(REQUIREMENT) Transcribe the full listing below exactly.

(ITEMS)
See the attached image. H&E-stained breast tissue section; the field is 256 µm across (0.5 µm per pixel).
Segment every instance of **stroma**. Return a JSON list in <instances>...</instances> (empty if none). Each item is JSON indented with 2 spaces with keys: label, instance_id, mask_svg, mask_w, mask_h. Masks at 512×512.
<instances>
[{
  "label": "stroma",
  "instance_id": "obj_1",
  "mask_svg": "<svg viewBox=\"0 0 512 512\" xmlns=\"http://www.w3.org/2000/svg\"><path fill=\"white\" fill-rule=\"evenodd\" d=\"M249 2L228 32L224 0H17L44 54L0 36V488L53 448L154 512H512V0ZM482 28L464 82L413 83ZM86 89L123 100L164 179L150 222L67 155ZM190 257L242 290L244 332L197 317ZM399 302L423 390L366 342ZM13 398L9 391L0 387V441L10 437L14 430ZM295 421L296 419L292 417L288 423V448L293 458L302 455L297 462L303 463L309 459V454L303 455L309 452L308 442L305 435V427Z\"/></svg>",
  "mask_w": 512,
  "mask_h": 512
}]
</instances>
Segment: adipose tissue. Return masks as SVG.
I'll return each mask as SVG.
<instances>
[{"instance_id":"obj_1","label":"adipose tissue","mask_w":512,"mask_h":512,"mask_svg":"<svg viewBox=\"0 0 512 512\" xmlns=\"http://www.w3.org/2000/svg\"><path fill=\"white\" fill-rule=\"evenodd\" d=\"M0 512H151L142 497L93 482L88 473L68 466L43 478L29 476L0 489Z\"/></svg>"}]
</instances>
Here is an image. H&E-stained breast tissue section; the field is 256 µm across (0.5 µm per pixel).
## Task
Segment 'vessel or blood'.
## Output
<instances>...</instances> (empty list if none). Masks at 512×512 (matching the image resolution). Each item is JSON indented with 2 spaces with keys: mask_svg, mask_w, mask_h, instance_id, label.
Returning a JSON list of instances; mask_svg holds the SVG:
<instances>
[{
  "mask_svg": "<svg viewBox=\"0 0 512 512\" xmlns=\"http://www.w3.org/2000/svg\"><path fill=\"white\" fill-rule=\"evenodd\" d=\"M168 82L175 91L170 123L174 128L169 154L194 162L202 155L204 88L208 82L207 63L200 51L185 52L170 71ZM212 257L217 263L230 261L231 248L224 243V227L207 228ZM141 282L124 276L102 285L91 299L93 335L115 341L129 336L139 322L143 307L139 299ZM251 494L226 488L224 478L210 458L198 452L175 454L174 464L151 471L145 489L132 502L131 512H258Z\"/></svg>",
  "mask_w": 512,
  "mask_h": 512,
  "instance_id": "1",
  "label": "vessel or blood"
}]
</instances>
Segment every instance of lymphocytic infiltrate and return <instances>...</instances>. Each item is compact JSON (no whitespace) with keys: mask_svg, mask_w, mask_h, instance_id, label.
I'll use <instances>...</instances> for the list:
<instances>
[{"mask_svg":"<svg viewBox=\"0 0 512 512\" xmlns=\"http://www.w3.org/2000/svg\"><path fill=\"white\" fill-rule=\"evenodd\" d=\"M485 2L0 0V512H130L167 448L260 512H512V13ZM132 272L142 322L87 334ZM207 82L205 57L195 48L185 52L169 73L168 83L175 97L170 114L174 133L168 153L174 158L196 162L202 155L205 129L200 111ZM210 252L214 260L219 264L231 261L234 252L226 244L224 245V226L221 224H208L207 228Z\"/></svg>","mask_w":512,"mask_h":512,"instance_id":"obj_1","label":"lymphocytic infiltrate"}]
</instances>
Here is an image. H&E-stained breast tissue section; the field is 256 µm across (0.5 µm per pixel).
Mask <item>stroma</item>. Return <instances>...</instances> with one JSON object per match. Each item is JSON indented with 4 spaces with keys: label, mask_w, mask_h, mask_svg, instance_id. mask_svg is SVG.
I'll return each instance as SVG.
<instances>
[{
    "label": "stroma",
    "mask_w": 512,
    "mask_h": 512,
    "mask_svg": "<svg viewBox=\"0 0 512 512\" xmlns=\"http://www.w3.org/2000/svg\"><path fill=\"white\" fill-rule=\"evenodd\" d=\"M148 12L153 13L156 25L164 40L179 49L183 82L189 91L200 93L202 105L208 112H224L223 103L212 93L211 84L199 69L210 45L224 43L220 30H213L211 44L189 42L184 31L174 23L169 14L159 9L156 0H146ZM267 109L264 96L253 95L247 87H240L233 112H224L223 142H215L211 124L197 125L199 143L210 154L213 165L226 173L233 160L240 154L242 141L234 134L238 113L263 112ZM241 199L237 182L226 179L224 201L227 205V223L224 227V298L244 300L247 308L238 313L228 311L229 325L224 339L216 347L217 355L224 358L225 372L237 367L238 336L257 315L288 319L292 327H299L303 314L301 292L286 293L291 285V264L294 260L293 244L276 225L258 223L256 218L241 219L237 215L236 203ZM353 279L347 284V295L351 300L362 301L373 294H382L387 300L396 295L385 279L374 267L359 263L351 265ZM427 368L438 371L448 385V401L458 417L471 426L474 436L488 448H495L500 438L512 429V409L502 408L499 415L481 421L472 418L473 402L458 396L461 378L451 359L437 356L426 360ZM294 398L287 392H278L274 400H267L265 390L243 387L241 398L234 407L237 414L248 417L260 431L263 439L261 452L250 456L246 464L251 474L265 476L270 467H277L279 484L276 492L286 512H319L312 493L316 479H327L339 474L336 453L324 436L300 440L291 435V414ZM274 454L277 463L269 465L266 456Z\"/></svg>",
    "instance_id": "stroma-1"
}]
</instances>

(OUTPUT OF THE TASK)
See the attached image. H&E-stained breast tissue section; the field is 256 µm across (0.5 µm per pixel).
Segment every instance of **stroma**. Return a JSON list in <instances>...</instances> (empty if none). Each item is JSON indented with 2 spaces with keys: label, instance_id, mask_svg, mask_w, mask_h. Masks at 512×512.
<instances>
[{
  "label": "stroma",
  "instance_id": "obj_1",
  "mask_svg": "<svg viewBox=\"0 0 512 512\" xmlns=\"http://www.w3.org/2000/svg\"><path fill=\"white\" fill-rule=\"evenodd\" d=\"M249 2L228 32L224 0H17L44 54L0 36V488L53 448L154 512H512V0ZM482 28L464 82L413 83ZM86 89L123 100L164 179L150 222L67 155ZM190 257L242 290L244 332L197 317ZM399 302L423 390L366 342ZM13 398L9 391L0 387V441L10 437L14 430ZM295 421L296 419L292 417L288 423V448L293 458L302 455L297 462L303 463L309 459V454L303 455L309 452L308 442L305 435V427Z\"/></svg>",
  "mask_w": 512,
  "mask_h": 512
}]
</instances>
Segment: adipose tissue. Return masks as SVG.
I'll return each mask as SVG.
<instances>
[{"instance_id":"obj_1","label":"adipose tissue","mask_w":512,"mask_h":512,"mask_svg":"<svg viewBox=\"0 0 512 512\" xmlns=\"http://www.w3.org/2000/svg\"><path fill=\"white\" fill-rule=\"evenodd\" d=\"M0 512H151L142 497L93 482L88 473L68 466L43 478L29 476L0 489Z\"/></svg>"}]
</instances>
Here is an image. H&E-stained breast tissue section; the field is 256 µm across (0.5 µm per pixel).
## Task
Segment 'vessel or blood'.
## Output
<instances>...</instances> (empty list if none). Masks at 512×512 (matching the image resolution). Each item is JSON indented with 2 spaces with keys: mask_svg, mask_w, mask_h, instance_id, label.
Returning a JSON list of instances; mask_svg holds the SVG:
<instances>
[{
  "mask_svg": "<svg viewBox=\"0 0 512 512\" xmlns=\"http://www.w3.org/2000/svg\"><path fill=\"white\" fill-rule=\"evenodd\" d=\"M168 82L175 91L170 123L174 128L169 154L194 162L202 155L204 88L208 82L207 63L200 51L185 52L170 71ZM212 257L217 263L230 261L231 248L224 243V227L207 228ZM141 282L124 276L102 285L91 299L93 335L115 341L129 336L139 322L143 307L139 299ZM251 494L226 488L224 478L210 458L198 452L175 454L174 464L151 471L145 489L132 502L131 512H258Z\"/></svg>",
  "mask_w": 512,
  "mask_h": 512,
  "instance_id": "1",
  "label": "vessel or blood"
}]
</instances>
Segment every instance of lymphocytic infiltrate and return <instances>...</instances>. Each item is compact JSON (no whitespace) with keys: mask_svg, mask_w, mask_h, instance_id, label.
I'll use <instances>...</instances> for the list:
<instances>
[{"mask_svg":"<svg viewBox=\"0 0 512 512\" xmlns=\"http://www.w3.org/2000/svg\"><path fill=\"white\" fill-rule=\"evenodd\" d=\"M485 2L0 0V512H130L167 448L260 512H512V13ZM132 272L142 322L87 334ZM207 82L205 57L195 48L185 52L169 73L168 83L175 97L170 114L174 133L168 153L174 158L196 162L202 155L205 129L200 111ZM210 252L214 260L219 264L231 261L234 252L226 244L224 245V226L221 224H208L207 228Z\"/></svg>","mask_w":512,"mask_h":512,"instance_id":"obj_1","label":"lymphocytic infiltrate"}]
</instances>
Here is an image. H&E-stained breast tissue section; the field is 256 µm across (0.5 µm per pixel).
Mask <item>stroma</item>. Return <instances>...</instances> with one JSON object per match. Each item is JSON indented with 4 spaces with keys: label, mask_w, mask_h, mask_svg, instance_id. mask_svg is SVG.
I'll return each instance as SVG.
<instances>
[{
    "label": "stroma",
    "mask_w": 512,
    "mask_h": 512,
    "mask_svg": "<svg viewBox=\"0 0 512 512\" xmlns=\"http://www.w3.org/2000/svg\"><path fill=\"white\" fill-rule=\"evenodd\" d=\"M148 12L153 13L156 25L164 40L179 49L183 82L189 91L200 93L202 105L208 112H224L223 103L212 93L211 84L199 69L210 45L224 43L220 30H213L211 44L189 42L184 31L174 23L169 14L159 9L156 0H146ZM267 109L264 96L253 95L247 87H240L233 112H224L223 142H215L211 124L197 125L199 143L210 154L213 165L226 173L233 160L240 154L242 141L234 134L238 113L263 112ZM241 199L237 182L226 179L224 201L227 205V223L224 227V298L244 300L247 308L238 313L228 311L229 325L224 339L216 347L217 355L224 358L225 372L237 367L238 336L257 315L288 319L292 327H299L303 314L301 292L286 293L291 285V264L294 260L293 244L276 225L258 223L256 218L241 219L237 215L236 203ZM353 279L347 284V295L351 300L362 301L373 294H382L387 300L396 295L385 279L374 267L359 263L351 265ZM427 368L438 371L448 385V401L458 417L471 426L474 436L488 448H495L500 438L512 429V409L502 408L499 415L481 421L472 418L473 402L458 396L461 378L451 359L437 356L426 360ZM294 398L287 392H278L274 400H267L265 390L243 387L241 398L234 407L237 414L248 417L260 431L263 439L261 452L250 456L246 464L251 474L265 476L270 467H277L279 484L276 492L286 512H319L312 493L316 479H327L339 474L336 453L324 436L300 440L291 435V414ZM274 454L277 463L269 465L266 456Z\"/></svg>",
    "instance_id": "stroma-1"
}]
</instances>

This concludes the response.